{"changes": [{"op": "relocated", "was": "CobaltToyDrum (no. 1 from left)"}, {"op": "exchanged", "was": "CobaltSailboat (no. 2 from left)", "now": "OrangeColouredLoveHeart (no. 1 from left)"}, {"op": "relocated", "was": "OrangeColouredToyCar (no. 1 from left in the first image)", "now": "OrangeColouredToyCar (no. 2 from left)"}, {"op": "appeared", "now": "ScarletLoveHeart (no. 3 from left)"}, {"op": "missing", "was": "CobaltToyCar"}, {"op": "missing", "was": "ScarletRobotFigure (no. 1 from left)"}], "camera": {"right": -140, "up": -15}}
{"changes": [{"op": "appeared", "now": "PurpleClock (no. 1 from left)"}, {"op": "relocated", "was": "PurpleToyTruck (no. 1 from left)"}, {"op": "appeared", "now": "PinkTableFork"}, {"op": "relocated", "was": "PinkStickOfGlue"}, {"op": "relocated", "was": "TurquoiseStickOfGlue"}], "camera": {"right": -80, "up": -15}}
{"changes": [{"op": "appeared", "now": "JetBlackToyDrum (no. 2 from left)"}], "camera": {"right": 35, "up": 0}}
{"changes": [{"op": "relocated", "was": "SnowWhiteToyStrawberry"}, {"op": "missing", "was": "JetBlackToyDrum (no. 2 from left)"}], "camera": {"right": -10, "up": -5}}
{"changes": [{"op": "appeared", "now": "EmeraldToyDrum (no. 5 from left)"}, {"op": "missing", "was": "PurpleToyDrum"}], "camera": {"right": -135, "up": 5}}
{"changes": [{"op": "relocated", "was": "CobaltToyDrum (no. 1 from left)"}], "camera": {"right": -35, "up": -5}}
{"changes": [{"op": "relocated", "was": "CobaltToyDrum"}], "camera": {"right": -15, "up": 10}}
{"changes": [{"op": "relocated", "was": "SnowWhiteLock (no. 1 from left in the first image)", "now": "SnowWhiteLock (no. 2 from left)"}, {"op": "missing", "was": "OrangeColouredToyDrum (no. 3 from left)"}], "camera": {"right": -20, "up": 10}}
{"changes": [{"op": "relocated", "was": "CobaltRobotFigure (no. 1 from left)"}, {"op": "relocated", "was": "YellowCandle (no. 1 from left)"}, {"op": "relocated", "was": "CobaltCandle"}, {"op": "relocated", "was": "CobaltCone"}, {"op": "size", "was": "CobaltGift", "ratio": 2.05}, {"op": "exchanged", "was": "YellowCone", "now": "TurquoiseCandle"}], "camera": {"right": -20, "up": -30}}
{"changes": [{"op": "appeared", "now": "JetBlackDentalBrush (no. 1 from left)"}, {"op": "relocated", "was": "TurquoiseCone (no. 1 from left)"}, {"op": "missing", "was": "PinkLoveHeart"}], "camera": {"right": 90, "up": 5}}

[EXERCISE BRIEF]
Transcribe the whole listing above, keeping each line exactly as written.

[WRITTEN REPLY]
{"changes": [{"op": "relocated", "was": "CobaltToyDrum (no. 1 from left)"}, {"op": "exchanged", "was": "CobaltSailboat (no. 2 from left)", "now": "OrangeColouredLoveHeart (no. 1 from left)"}, {"op": "relocated", "was": "OrangeColouredToyCar (no. 1 from left in the first image)", "now": "OrangeColouredToyCar (no. 2 from left)"}, {"op": "appeared", "now": "ScarletLoveHeart (no. 3 from left)"}, {"op": "missing", "was": "CobaltToyCar"}, {"op": "missing", "was": "ScarletRobotFigure (no. 1 from left)"}], "camera": {"right": -140, "up": -15}}
{"changes": [{"op": "appeared", "now": "PurpleClock (no. 1 from left)"}, {"op": "relocated", "was": "PurpleToyTruck (no. 1 from left)"}, {"op": "appeared", "now": "PinkTableFork"}, {"op": "relocated", "was": "PinkStickOfGlue"}, {"op": "relocated", "was": "TurquoiseStickOfGlue"}], "camera": {"right": -80, "up": -15}}
{"changes": [{"op": "appeared", "now": "JetBlackToyDrum (no. 2 from left)"}], "camera": {"right": 35, "up": 0}}
{"changes": [{"op": "relocated", "was": "SnowWhiteToyStrawberry"}, {"op": "missing", "was": "JetBlackToyDrum (no. 2 from left)"}], "camera": {"right": -10, "up": -5}}
{"changes": [{"op": "appeared", "now": "EmeraldToyDrum (no. 5 from left)"}, {"op": "missing", "was": "PurpleToyDrum"}], "camera": {"right": -135, "up": 5}}
{"changes": [{"op": "relocated", "was": "CobaltToyDrum (no. 1 from left)"}], "camera": {"right": -35, "up": -5}}
{"changes": [{"op": "relocated", "was": "CobaltToyDrum"}], "camera": {"right": -15, "up": 10}}
{"changes": [{"op": "relocated", "was": "SnowWhiteLock (no. 1 from left in the first image)", "now": "SnowWhiteLock (no. 2 from left)"}, {"op": "missing", "was": "OrangeColouredToyDrum (no. 3 from left)"}], "camera": {"right": -20, "up": 10}}
{"changes": [{"op": "relocated", "was": "CobaltRobotFigure (no. 1 from left)"}, {"op": "relocated", "was": "YellowCandle (no. 1 from left)"}, {"op": "relocated", "was": "CobaltCandle"}, {"op": "relocated", "was": "CobaltCone"}, {"op": "size", "was": "CobaltGift", "ratio": 2.05}, {"op": "exchanged", "was": "YellowCone", "now": "TurquoiseCandle"}], "camera": {"right": -20, "up": -30}}
{"changes": [{"op": "appeared", "now": "JetBlackDentalBrush (no. 1 from left)"}, {"op": "relocated", "was": "TurquoiseCone (no. 1 from left)"}, {"op": "missing", "was": "PinkLoveHeart"}], "camera": {"right": 90, "up": 5}}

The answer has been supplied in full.